→ Aim of the task
What you return must be every line below that includes the word "cheese".

→ Data for analysis
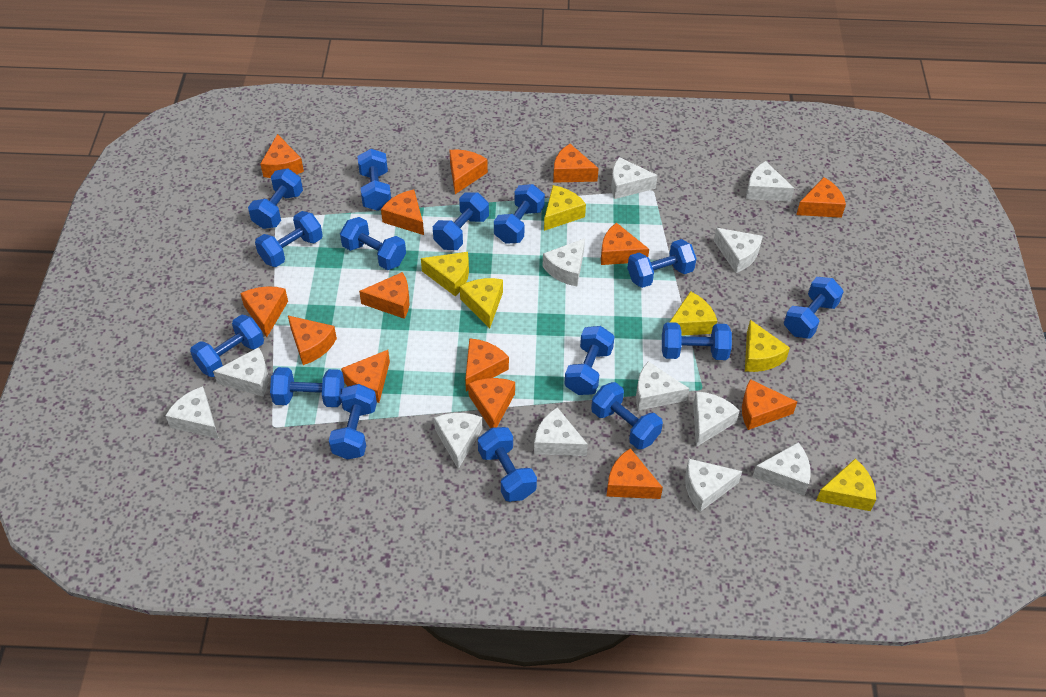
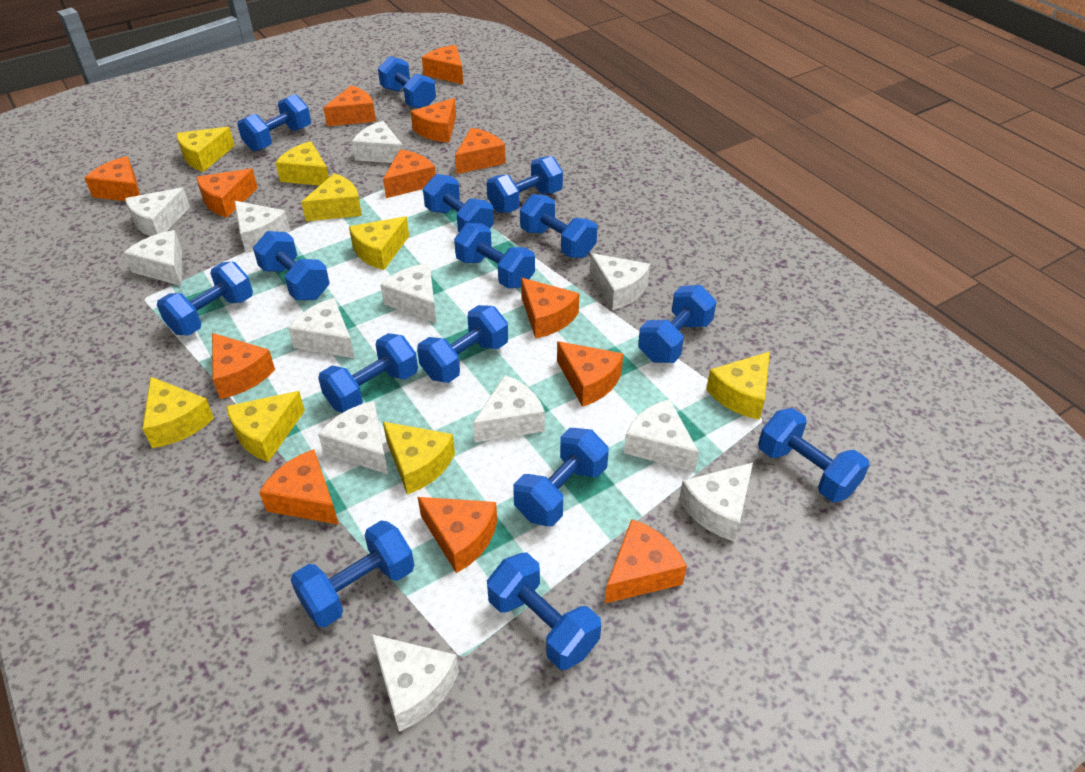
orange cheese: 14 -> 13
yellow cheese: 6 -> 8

...

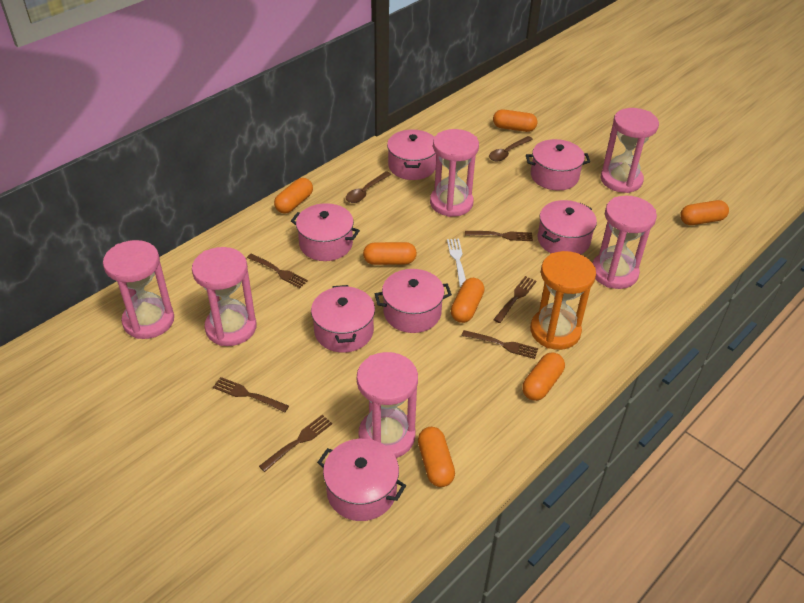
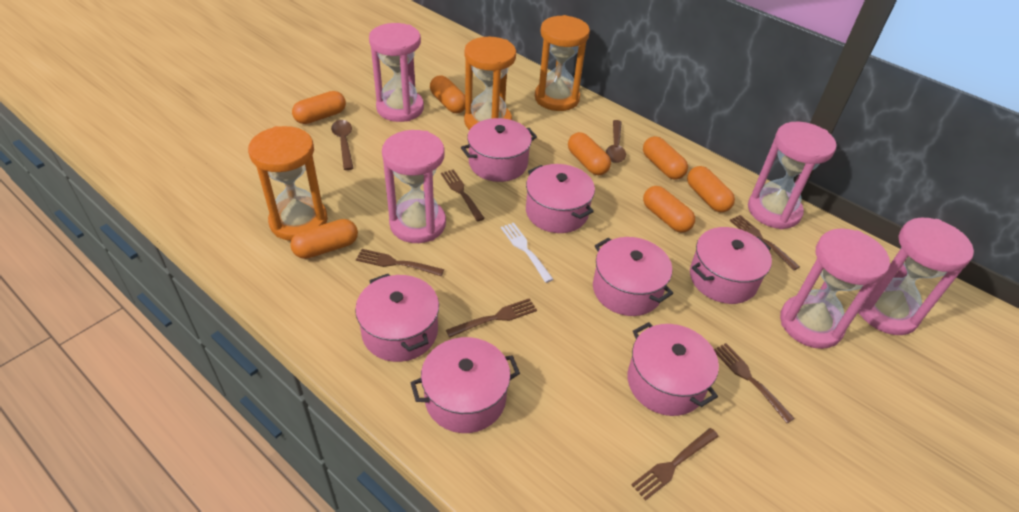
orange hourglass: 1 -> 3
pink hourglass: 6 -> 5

→ Exercise response
orange cheese: 14 -> 13
yellow cheese: 6 -> 8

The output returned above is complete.